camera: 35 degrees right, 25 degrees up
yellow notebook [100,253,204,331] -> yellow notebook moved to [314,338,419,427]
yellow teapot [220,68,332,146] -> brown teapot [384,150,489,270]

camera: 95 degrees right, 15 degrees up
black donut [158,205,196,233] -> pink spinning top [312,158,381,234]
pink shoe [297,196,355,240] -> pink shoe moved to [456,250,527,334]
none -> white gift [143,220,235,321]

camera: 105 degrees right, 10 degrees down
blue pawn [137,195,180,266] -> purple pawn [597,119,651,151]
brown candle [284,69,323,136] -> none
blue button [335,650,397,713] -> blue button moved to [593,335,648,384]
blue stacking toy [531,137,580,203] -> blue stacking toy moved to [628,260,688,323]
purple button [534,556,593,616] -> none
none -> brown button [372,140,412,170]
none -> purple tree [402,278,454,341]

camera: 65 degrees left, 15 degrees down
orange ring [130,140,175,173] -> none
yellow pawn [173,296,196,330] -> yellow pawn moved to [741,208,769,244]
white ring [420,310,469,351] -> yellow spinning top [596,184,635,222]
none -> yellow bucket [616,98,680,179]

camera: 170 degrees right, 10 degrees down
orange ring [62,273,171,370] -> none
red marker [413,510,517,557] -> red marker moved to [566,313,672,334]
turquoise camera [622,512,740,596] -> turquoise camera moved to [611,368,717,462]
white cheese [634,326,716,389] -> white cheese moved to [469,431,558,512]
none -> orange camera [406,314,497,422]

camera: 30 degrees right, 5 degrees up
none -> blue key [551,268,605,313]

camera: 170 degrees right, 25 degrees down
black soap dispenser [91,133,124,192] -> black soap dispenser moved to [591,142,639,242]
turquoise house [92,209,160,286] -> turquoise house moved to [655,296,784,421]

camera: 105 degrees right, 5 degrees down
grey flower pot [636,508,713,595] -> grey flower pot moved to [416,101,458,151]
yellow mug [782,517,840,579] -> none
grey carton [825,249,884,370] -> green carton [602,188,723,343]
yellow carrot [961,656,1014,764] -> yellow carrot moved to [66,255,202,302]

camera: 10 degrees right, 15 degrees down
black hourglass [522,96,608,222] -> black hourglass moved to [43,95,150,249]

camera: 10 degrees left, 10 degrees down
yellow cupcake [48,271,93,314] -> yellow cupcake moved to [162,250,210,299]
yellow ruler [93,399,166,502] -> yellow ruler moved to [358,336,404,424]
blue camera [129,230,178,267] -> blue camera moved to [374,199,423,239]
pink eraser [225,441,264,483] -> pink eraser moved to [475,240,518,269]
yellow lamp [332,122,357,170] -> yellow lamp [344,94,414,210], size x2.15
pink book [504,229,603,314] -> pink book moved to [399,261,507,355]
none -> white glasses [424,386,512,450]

About this exercise | From the records above, give again exactly the lines running from the line with "blue stacking toy [531,137,580,203]" to the line with "yellow cupcake [48,271,93,314]", inclusive.

Expected output |
blue stacking toy [531,137,580,203] -> blue stacking toy moved to [628,260,688,323]
purple button [534,556,593,616] -> none
none -> brown button [372,140,412,170]
none -> purple tree [402,278,454,341]

camera: 65 degrees left, 15 degrees down
orange ring [130,140,175,173] -> none
yellow pawn [173,296,196,330] -> yellow pawn moved to [741,208,769,244]
white ring [420,310,469,351] -> yellow spinning top [596,184,635,222]
none -> yellow bucket [616,98,680,179]

camera: 170 degrees right, 10 degrees down
orange ring [62,273,171,370] -> none
red marker [413,510,517,557] -> red marker moved to [566,313,672,334]
turquoise camera [622,512,740,596] -> turquoise camera moved to [611,368,717,462]
white cheese [634,326,716,389] -> white cheese moved to [469,431,558,512]
none -> orange camera [406,314,497,422]

camera: 30 degrees right, 5 degrees up
none -> blue key [551,268,605,313]

camera: 170 degrees right, 25 degrees down
black soap dispenser [91,133,124,192] -> black soap dispenser moved to [591,142,639,242]
turquoise house [92,209,160,286] -> turquoise house moved to [655,296,784,421]

camera: 105 degrees right, 5 degrees down
grey flower pot [636,508,713,595] -> grey flower pot moved to [416,101,458,151]
yellow mug [782,517,840,579] -> none
grey carton [825,249,884,370] -> green carton [602,188,723,343]
yellow carrot [961,656,1014,764] -> yellow carrot moved to [66,255,202,302]

camera: 10 degrees right, 15 degrees down
black hourglass [522,96,608,222] -> black hourglass moved to [43,95,150,249]

camera: 10 degrees left, 10 degrees down
yellow cupcake [48,271,93,314] -> yellow cupcake moved to [162,250,210,299]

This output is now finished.